# Stated problem
Copy the material from the line with "whisked [257, 376]" up to and including the line with "tanker [482, 859]", changing every "center point" to "middle point" and leaving everything else as it is.

# The data
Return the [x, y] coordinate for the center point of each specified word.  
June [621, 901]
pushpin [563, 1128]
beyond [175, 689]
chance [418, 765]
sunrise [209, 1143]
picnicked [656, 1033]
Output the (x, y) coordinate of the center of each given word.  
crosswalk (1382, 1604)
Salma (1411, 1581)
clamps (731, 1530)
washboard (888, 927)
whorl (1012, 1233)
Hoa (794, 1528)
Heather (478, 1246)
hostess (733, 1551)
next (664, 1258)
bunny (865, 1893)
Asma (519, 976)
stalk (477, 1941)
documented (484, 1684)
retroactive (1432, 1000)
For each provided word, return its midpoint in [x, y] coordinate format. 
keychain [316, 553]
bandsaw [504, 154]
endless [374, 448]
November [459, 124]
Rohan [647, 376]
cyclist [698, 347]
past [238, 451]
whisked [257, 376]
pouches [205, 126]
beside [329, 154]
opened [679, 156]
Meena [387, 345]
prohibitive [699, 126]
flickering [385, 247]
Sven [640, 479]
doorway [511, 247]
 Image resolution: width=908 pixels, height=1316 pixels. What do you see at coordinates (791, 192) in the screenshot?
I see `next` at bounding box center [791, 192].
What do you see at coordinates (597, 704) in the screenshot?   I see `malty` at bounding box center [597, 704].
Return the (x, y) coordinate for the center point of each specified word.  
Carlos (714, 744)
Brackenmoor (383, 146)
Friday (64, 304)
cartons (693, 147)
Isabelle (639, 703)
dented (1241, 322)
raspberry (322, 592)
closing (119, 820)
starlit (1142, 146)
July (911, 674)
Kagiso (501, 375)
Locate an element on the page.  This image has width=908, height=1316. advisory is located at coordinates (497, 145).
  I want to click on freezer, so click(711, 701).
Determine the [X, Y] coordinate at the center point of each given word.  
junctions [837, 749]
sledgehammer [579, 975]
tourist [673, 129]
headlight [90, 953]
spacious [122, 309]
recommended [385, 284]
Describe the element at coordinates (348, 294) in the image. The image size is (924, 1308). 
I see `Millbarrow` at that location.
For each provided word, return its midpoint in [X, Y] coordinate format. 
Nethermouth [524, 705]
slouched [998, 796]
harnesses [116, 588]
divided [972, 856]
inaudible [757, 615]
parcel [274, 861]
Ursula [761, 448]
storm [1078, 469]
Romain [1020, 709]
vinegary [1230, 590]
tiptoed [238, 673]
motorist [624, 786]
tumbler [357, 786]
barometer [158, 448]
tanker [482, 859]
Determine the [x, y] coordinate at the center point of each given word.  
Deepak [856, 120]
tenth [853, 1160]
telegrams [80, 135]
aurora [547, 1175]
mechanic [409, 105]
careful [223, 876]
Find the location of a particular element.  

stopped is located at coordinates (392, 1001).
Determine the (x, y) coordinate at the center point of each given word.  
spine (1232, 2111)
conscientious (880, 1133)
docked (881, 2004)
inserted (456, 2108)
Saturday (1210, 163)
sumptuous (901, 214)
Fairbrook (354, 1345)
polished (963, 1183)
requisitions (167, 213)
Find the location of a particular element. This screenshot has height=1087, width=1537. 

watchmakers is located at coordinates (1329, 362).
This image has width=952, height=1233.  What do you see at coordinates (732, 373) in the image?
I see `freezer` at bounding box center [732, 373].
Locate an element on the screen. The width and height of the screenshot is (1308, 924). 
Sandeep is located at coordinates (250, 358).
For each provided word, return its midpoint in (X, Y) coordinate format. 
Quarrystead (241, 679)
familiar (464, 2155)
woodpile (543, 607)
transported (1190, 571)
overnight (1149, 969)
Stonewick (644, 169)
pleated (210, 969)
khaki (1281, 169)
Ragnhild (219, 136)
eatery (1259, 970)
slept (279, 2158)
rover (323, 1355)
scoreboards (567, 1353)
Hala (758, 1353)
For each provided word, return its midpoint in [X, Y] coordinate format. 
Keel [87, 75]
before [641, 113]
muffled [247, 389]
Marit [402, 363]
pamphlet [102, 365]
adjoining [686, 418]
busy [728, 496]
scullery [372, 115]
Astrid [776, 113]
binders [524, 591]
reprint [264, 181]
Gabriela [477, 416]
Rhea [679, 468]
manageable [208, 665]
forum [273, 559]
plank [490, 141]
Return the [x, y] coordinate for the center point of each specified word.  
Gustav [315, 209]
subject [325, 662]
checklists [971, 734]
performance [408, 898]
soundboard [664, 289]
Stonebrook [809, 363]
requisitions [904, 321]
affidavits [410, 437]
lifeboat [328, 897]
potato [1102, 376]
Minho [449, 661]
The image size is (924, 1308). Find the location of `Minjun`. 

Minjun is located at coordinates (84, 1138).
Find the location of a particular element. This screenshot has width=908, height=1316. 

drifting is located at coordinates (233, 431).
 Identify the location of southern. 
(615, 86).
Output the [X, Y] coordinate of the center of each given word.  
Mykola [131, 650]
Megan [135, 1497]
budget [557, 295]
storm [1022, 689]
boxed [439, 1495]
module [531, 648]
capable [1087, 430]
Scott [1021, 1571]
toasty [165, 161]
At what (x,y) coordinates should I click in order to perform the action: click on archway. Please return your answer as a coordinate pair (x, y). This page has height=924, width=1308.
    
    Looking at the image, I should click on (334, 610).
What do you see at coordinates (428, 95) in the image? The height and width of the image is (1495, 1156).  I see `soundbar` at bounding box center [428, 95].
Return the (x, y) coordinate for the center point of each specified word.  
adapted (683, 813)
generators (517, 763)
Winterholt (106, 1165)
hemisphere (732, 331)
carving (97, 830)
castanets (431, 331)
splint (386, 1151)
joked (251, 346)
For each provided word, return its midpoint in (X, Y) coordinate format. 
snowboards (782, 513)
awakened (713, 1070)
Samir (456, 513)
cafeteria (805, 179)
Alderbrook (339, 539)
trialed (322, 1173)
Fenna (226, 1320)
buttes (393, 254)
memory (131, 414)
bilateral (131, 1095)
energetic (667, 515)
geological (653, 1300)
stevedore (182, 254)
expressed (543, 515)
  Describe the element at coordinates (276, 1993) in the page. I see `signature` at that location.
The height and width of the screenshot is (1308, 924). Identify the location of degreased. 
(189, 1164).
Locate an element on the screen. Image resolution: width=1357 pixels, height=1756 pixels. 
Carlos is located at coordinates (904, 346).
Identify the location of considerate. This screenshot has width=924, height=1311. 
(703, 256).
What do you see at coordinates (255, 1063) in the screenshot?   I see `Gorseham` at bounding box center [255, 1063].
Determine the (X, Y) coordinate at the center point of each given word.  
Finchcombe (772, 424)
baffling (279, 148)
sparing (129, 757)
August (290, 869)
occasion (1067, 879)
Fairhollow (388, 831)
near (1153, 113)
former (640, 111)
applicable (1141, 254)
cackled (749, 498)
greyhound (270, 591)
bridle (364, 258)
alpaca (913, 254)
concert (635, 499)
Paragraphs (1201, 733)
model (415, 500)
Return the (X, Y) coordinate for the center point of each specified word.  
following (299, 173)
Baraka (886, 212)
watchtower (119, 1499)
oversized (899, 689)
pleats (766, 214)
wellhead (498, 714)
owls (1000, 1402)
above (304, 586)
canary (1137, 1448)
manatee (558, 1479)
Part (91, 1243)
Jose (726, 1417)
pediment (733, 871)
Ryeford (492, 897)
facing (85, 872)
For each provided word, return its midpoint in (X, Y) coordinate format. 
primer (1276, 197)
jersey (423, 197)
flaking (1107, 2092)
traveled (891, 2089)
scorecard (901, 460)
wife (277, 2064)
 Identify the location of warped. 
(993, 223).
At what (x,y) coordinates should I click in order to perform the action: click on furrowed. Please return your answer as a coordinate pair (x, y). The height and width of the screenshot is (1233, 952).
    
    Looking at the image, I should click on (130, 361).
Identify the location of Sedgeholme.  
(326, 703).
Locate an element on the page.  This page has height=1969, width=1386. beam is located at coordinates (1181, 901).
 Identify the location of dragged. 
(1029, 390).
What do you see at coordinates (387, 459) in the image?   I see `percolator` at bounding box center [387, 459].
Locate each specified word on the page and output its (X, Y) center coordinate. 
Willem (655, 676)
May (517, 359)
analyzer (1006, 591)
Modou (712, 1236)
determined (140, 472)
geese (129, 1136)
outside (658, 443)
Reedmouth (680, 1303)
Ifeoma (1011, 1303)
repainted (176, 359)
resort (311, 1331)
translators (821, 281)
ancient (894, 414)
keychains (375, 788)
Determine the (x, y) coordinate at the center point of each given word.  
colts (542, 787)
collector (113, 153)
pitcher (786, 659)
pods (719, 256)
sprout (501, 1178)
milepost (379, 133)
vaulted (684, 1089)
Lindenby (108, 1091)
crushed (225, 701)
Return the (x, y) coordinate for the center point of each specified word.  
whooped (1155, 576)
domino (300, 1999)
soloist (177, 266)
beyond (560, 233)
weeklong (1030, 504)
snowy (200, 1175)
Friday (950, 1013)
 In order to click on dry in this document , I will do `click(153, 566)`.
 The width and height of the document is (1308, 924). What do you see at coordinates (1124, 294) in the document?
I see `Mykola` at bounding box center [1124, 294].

# The answer
whisked [257, 376]
pouches [205, 126]
beside [329, 154]
opened [679, 156]
Meena [387, 345]
prohibitive [699, 126]
flickering [385, 247]
Sven [640, 479]
doorway [511, 247]
 Image resolution: width=908 pixels, height=1316 pixels. What do you see at coordinates (791, 192) in the screenshot?
I see `next` at bounding box center [791, 192].
What do you see at coordinates (597, 704) in the screenshot?   I see `malty` at bounding box center [597, 704].
Return the (x, y) coordinate for the middle point of each specified word.  
Carlos (714, 744)
Brackenmoor (383, 146)
Friday (64, 304)
cartons (693, 147)
Isabelle (639, 703)
dented (1241, 322)
raspberry (322, 592)
closing (119, 820)
starlit (1142, 146)
July (911, 674)
Kagiso (501, 375)
Locate an element on the page.  This image has width=908, height=1316. advisory is located at coordinates (497, 145).
  I want to click on freezer, so click(711, 701).
Determine the [X, Y] coordinate at the middle point of each given word.  
junctions [837, 749]
sledgehammer [579, 975]
tourist [673, 129]
headlight [90, 953]
spacious [122, 309]
recommended [385, 284]
Describe the element at coordinates (348, 294) in the image. The image size is (924, 1308). 
I see `Millbarrow` at that location.
For each provided word, return its midpoint in [X, Y] coordinate format. 
Nethermouth [524, 705]
slouched [998, 796]
harnesses [116, 588]
divided [972, 856]
inaudible [757, 615]
parcel [274, 861]
Ursula [761, 448]
storm [1078, 469]
Romain [1020, 709]
vinegary [1230, 590]
tiptoed [238, 673]
motorist [624, 786]
tumbler [357, 786]
barometer [158, 448]
tanker [482, 859]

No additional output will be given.